Object class coordinate lists:

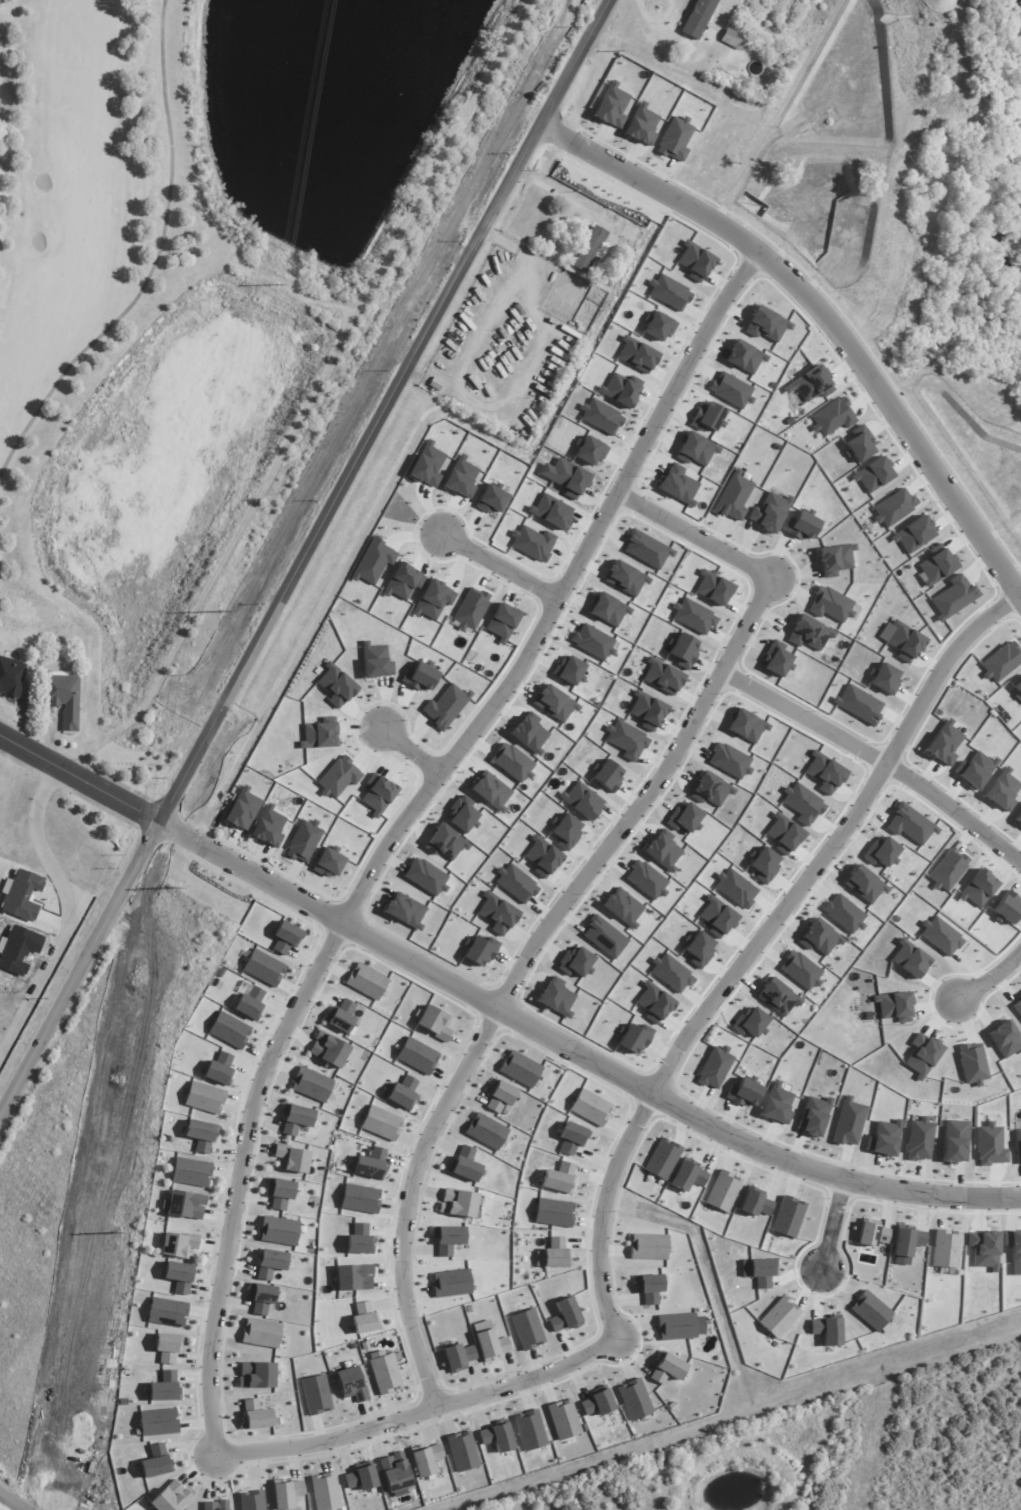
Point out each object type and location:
building: (698, 17)
road: (655, 21)
building: (731, 39)
building: (612, 106)
building: (642, 125)
building: (675, 139)
park: (951, 195)
building: (629, 233)
building: (589, 249)
park: (77, 256)
building: (695, 261)
building: (606, 281)
building: (669, 292)
road: (822, 313)
building: (766, 324)
building: (658, 326)
building: (637, 355)
building: (745, 357)
building: (812, 384)
building: (621, 389)
building: (731, 390)
building: (601, 417)
building: (708, 417)
building: (832, 417)
building: (859, 444)
building: (696, 449)
building: (590, 450)
building: (427, 465)
building: (873, 474)
building: (461, 477)
building: (570, 478)
building: (677, 485)
building: (733, 497)
building: (492, 499)
building: (893, 508)
building: (551, 511)
building: (770, 512)
building: (801, 525)
building: (914, 535)
building: (532, 543)
building: (646, 549)
building: (835, 559)
road: (302, 560)
building: (372, 561)
road: (499, 565)
building: (937, 567)
building: (625, 578)
building: (402, 582)
building: (713, 588)
building: (953, 597)
building: (432, 600)
building: (831, 605)
building: (470, 609)
building: (608, 609)
building: (693, 616)
building: (502, 622)
building: (809, 633)
building: (901, 639)
building: (593, 642)
building: (683, 650)
building: (777, 659)
building: (375, 661)
building: (569, 670)
building: (662, 676)
building: (420, 677)
building: (12, 678)
building: (884, 679)
building: (336, 685)
building: (1018, 688)
building: (66, 699)
building: (554, 704)
building: (859, 705)
building: (446, 706)
building: (647, 710)
building: (746, 726)
building: (529, 735)
building: (318, 736)
building: (626, 739)
building: (944, 743)
road: (410, 751)
road: (876, 757)
building: (729, 761)
building: (513, 762)
building: (976, 769)
building: (824, 772)
building: (607, 775)
building: (338, 777)
building: (710, 789)
building: (490, 790)
building: (1002, 791)
building: (379, 795)
building: (581, 801)
building: (802, 803)
building: (242, 809)
building: (463, 815)
building: (1018, 818)
building: (684, 819)
road: (403, 823)
building: (910, 824)
building: (268, 827)
building: (566, 832)
building: (783, 834)
building: (303, 840)
building: (445, 842)
building: (663, 850)
building: (882, 852)
building: (542, 856)
building: (328, 862)
building: (763, 864)
building: (948, 871)
building: (426, 876)
building: (646, 880)
building: (515, 883)
building: (864, 884)
building: (735, 888)
building: (978, 889)
road: (565, 897)
building: (623, 907)
building: (1007, 908)
road: (67, 910)
building: (405, 910)
building: (497, 914)
building: (844, 914)
building: (718, 917)
building: (940, 936)
building: (286, 937)
building: (604, 937)
building: (820, 938)
road: (755, 945)
building: (698, 949)
building: (481, 950)
building: (909, 959)
building: (575, 962)
building: (263, 968)
building: (801, 970)
building: (670, 973)
road: (990, 978)
building: (366, 981)
building: (556, 997)
building: (777, 997)
building: (653, 1002)
building: (250, 1003)
building: (894, 1006)
building: (1017, 1007)
road: (496, 1008)
building: (341, 1016)
building: (434, 1023)
building: (749, 1023)
building: (229, 1030)
building: (633, 1037)
building: (1005, 1039)
building: (329, 1050)
building: (417, 1055)
building: (923, 1056)
building: (973, 1064)
building: (714, 1067)
building: (520, 1069)
building: (220, 1070)
building: (311, 1085)
building: (403, 1093)
building: (744, 1093)
building: (499, 1096)
building: (204, 1098)
building: (776, 1104)
building: (590, 1107)
building: (813, 1116)
building: (295, 1118)
building: (848, 1122)
building: (381, 1123)
building: (486, 1132)
building: (201, 1135)
building: (572, 1138)
building: (884, 1138)
building: (919, 1139)
building: (955, 1141)
building: (1017, 1145)
building: (990, 1146)
building: (291, 1159)
building: (662, 1159)
building: (370, 1163)
building: (464, 1165)
building: (191, 1173)
building: (688, 1175)
building: (559, 1178)
building: (723, 1191)
building: (279, 1193)
building: (359, 1199)
building: (755, 1202)
building: (459, 1203)
building: (184, 1205)
building: (554, 1212)
building: (788, 1217)
road: (832, 1223)
building: (278, 1231)
building: (871, 1233)
building: (448, 1239)
building: (359, 1240)
building: (906, 1241)
building: (177, 1244)
building: (648, 1247)
building: (944, 1249)
building: (984, 1250)
building: (1014, 1250)
building: (553, 1254)
building: (270, 1263)
building: (762, 1271)
building: (179, 1276)
building: (353, 1278)
building: (451, 1283)
building: (649, 1288)
building: (261, 1298)
building: (870, 1310)
building: (167, 1312)
building: (565, 1315)
building: (778, 1317)
building: (364, 1318)
building: (676, 1326)
building: (527, 1329)
building: (828, 1330)
building: (261, 1333)
building: (489, 1342)
building: (167, 1347)
building: (457, 1357)
building: (666, 1368)
building: (385, 1374)
building: (256, 1375)
building: (351, 1384)
building: (164, 1388)
building: (315, 1395)
building: (635, 1399)
building: (598, 1402)
building: (257, 1415)
road: (419, 1415)
building: (563, 1420)
building: (158, 1422)
building: (530, 1431)
building: (497, 1436)
building: (462, 1451)
building: (425, 1458)
building: (156, 1463)
building: (394, 1472)
building: (360, 1477)
building: (325, 1492)
building: (285, 1493)
building: (170, 1497)
building: (251, 1500)
road: (11, 1503)
building: (214, 1505)
building: (496, 1508)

THE PROBLEM ▸
All the records need to be retyped word for word, except for the pictures.

TASK RESULT ▸
Point out each object type and location:
building: (698, 17)
road: (655, 21)
building: (731, 39)
building: (612, 106)
building: (642, 125)
building: (675, 139)
park: (951, 195)
building: (629, 233)
building: (589, 249)
park: (77, 256)
building: (695, 261)
building: (606, 281)
building: (669, 292)
road: (822, 313)
building: (766, 324)
building: (658, 326)
building: (637, 355)
building: (745, 357)
building: (812, 384)
building: (621, 389)
building: (731, 390)
building: (601, 417)
building: (708, 417)
building: (832, 417)
building: (859, 444)
building: (696, 449)
building: (590, 450)
building: (427, 465)
building: (873, 474)
building: (461, 477)
building: (570, 478)
building: (677, 485)
building: (733, 497)
building: (492, 499)
building: (893, 508)
building: (551, 511)
building: (770, 512)
building: (801, 525)
building: (914, 535)
building: (532, 543)
building: (646, 549)
building: (835, 559)
road: (302, 560)
building: (372, 561)
road: (499, 565)
building: (937, 567)
building: (625, 578)
building: (402, 582)
building: (713, 588)
building: (953, 597)
building: (432, 600)
building: (831, 605)
building: (470, 609)
building: (608, 609)
building: (693, 616)
building: (502, 622)
building: (809, 633)
building: (901, 639)
building: (593, 642)
building: (683, 650)
building: (777, 659)
building: (375, 661)
building: (569, 670)
building: (662, 676)
building: (420, 677)
building: (12, 678)
building: (884, 679)
building: (336, 685)
building: (1018, 688)
building: (66, 699)
building: (554, 704)
building: (859, 705)
building: (446, 706)
building: (647, 710)
building: (746, 726)
building: (529, 735)
building: (318, 736)
building: (626, 739)
building: (944, 743)
road: (410, 751)
road: (876, 757)
building: (729, 761)
building: (513, 762)
building: (976, 769)
building: (824, 772)
building: (607, 775)
building: (338, 777)
building: (710, 789)
building: (490, 790)
building: (1002, 791)
building: (379, 795)
building: (581, 801)
building: (802, 803)
building: (242, 809)
building: (463, 815)
building: (1018, 818)
building: (684, 819)
road: (403, 823)
building: (910, 824)
building: (268, 827)
building: (566, 832)
building: (783, 834)
building: (303, 840)
building: (445, 842)
building: (663, 850)
building: (882, 852)
building: (542, 856)
building: (328, 862)
building: (763, 864)
building: (948, 871)
building: (426, 876)
building: (646, 880)
building: (515, 883)
building: (864, 884)
building: (735, 888)
building: (978, 889)
road: (565, 897)
building: (623, 907)
building: (1007, 908)
road: (67, 910)
building: (405, 910)
building: (497, 914)
building: (844, 914)
building: (718, 917)
building: (940, 936)
building: (286, 937)
building: (604, 937)
building: (820, 938)
road: (755, 945)
building: (698, 949)
building: (481, 950)
building: (909, 959)
building: (575, 962)
building: (263, 968)
building: (801, 970)
building: (670, 973)
road: (990, 978)
building: (366, 981)
building: (556, 997)
building: (777, 997)
building: (653, 1002)
building: (250, 1003)
building: (894, 1006)
building: (1017, 1007)
road: (496, 1008)
building: (341, 1016)
building: (434, 1023)
building: (749, 1023)
building: (229, 1030)
building: (633, 1037)
building: (1005, 1039)
building: (329, 1050)
building: (417, 1055)
building: (923, 1056)
building: (973, 1064)
building: (714, 1067)
building: (520, 1069)
building: (220, 1070)
building: (311, 1085)
building: (403, 1093)
building: (744, 1093)
building: (499, 1096)
building: (204, 1098)
building: (776, 1104)
building: (590, 1107)
building: (813, 1116)
building: (295, 1118)
building: (848, 1122)
building: (381, 1123)
building: (486, 1132)
building: (201, 1135)
building: (572, 1138)
building: (884, 1138)
building: (919, 1139)
building: (955, 1141)
building: (1017, 1145)
building: (990, 1146)
building: (291, 1159)
building: (662, 1159)
building: (370, 1163)
building: (464, 1165)
building: (191, 1173)
building: (688, 1175)
building: (559, 1178)
building: (723, 1191)
building: (279, 1193)
building: (359, 1199)
building: (755, 1202)
building: (459, 1203)
building: (184, 1205)
building: (554, 1212)
building: (788, 1217)
road: (832, 1223)
building: (278, 1231)
building: (871, 1233)
building: (448, 1239)
building: (359, 1240)
building: (906, 1241)
building: (177, 1244)
building: (648, 1247)
building: (944, 1249)
building: (984, 1250)
building: (1014, 1250)
building: (553, 1254)
building: (270, 1263)
building: (762, 1271)
building: (179, 1276)
building: (353, 1278)
building: (451, 1283)
building: (649, 1288)
building: (261, 1298)
building: (870, 1310)
building: (167, 1312)
building: (565, 1315)
building: (778, 1317)
building: (364, 1318)
building: (676, 1326)
building: (527, 1329)
building: (828, 1330)
building: (261, 1333)
building: (489, 1342)
building: (167, 1347)
building: (457, 1357)
building: (666, 1368)
building: (385, 1374)
building: (256, 1375)
building: (351, 1384)
building: (164, 1388)
building: (315, 1395)
building: (635, 1399)
building: (598, 1402)
building: (257, 1415)
road: (419, 1415)
building: (563, 1420)
building: (158, 1422)
building: (530, 1431)
building: (497, 1436)
building: (462, 1451)
building: (425, 1458)
building: (156, 1463)
building: (394, 1472)
building: (360, 1477)
building: (325, 1492)
building: (285, 1493)
building: (170, 1497)
building: (251, 1500)
road: (11, 1503)
building: (214, 1505)
building: (496, 1508)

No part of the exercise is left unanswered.